» YOUR GOAL: Would you retype the line that contains "cone (orange) [467" and all lines following it to the end of the entries below, exactly and without pictures?

----- DATASET EXCERPTS -----

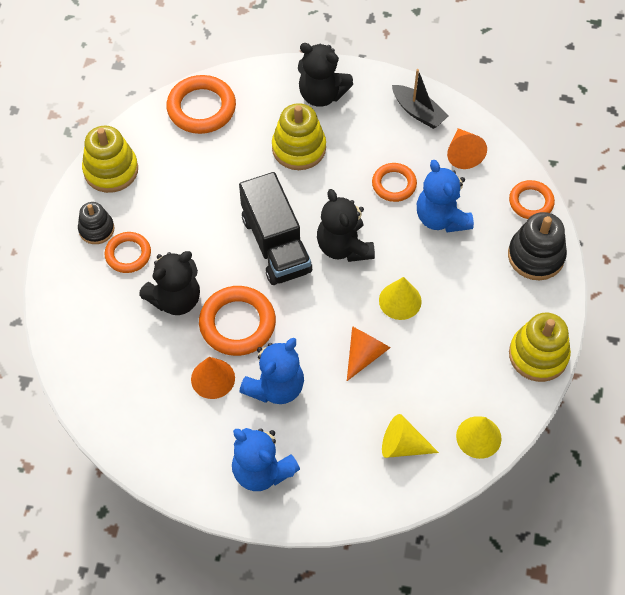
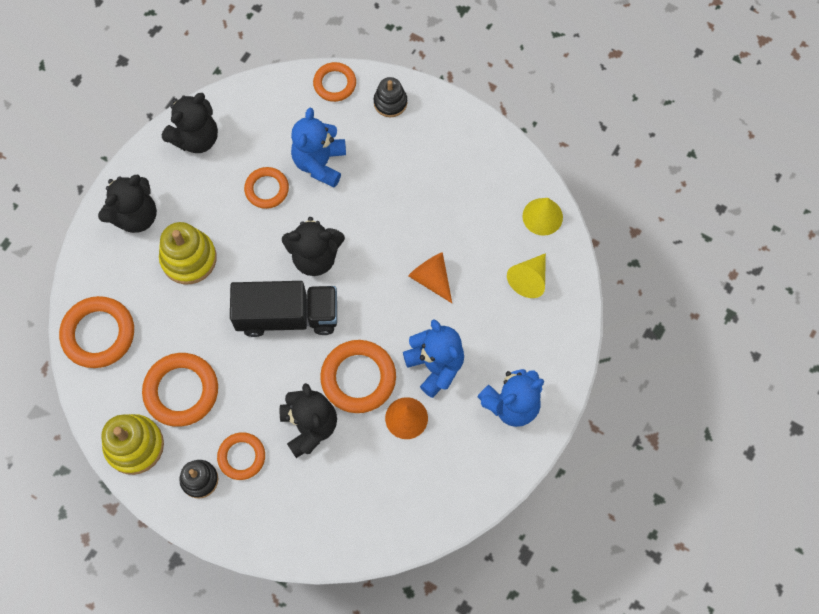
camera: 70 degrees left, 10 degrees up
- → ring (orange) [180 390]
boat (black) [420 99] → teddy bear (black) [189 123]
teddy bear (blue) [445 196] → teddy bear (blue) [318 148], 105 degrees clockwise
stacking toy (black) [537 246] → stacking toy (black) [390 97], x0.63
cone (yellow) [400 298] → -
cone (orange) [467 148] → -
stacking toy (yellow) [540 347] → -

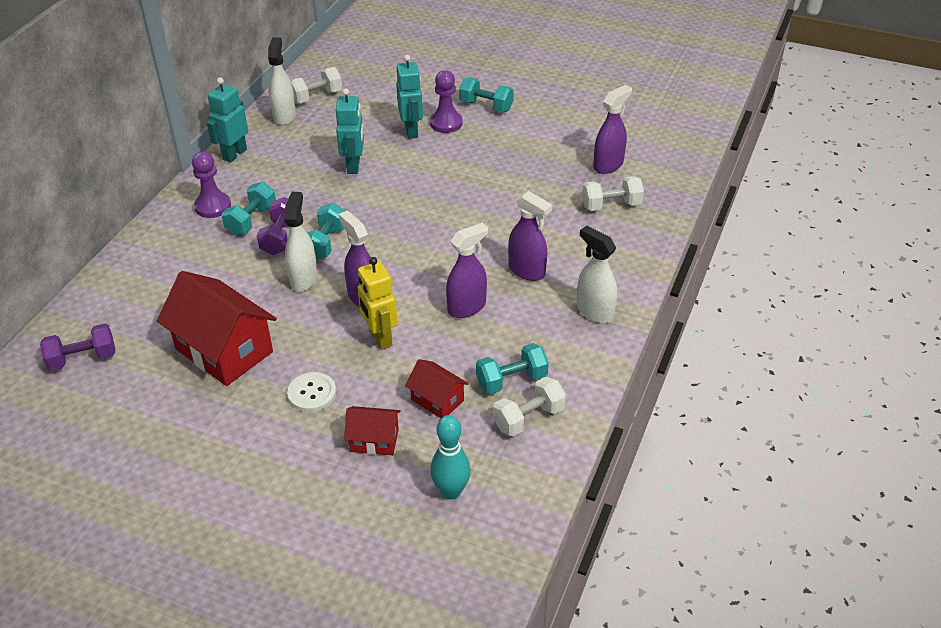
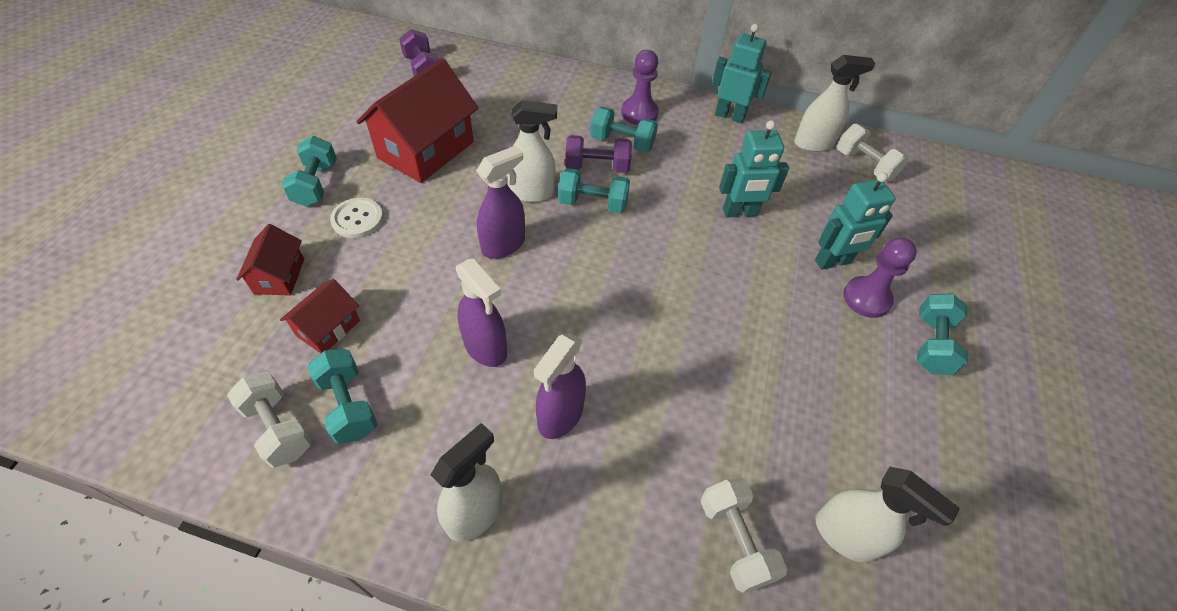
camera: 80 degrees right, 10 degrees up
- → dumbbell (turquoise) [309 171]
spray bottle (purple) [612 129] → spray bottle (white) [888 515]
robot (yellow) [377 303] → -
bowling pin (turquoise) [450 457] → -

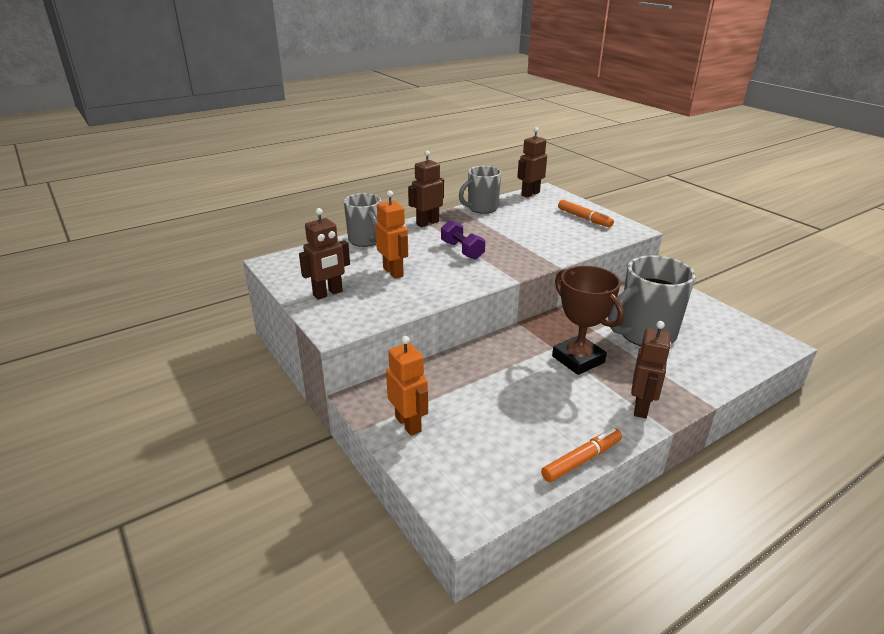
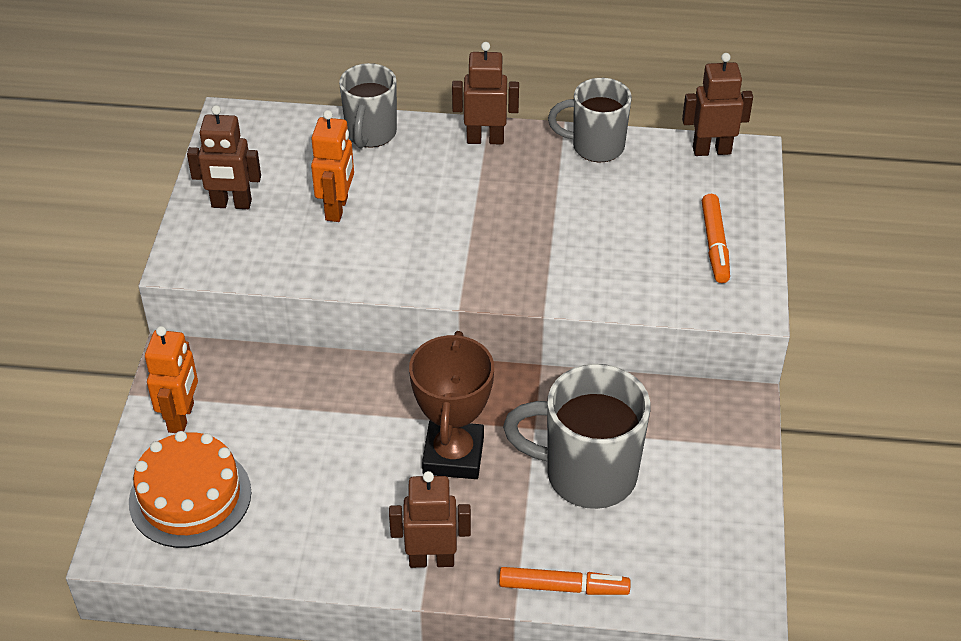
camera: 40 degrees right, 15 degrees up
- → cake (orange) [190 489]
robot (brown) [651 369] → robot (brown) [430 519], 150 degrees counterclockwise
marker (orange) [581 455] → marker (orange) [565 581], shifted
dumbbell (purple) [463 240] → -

-----

» FINISHED EXERCISE:
cone (orange) [467 148] → -
stacking toy (yellow) [540 347] → -

camera: 80 degrees right, 10 degrees up
- → dumbbell (turquoise) [309 171]
spray bottle (purple) [612 129] → spray bottle (white) [888 515]
robot (yellow) [377 303] → -
bowling pin (turquoise) [450 457] → -

camera: 40 degrees right, 15 degrees up
- → cake (orange) [190 489]
robot (brown) [651 369] → robot (brown) [430 519], 150 degrees counterclockwise
marker (orange) [581 455] → marker (orange) [565 581], shifted
dumbbell (purple) [463 240] → -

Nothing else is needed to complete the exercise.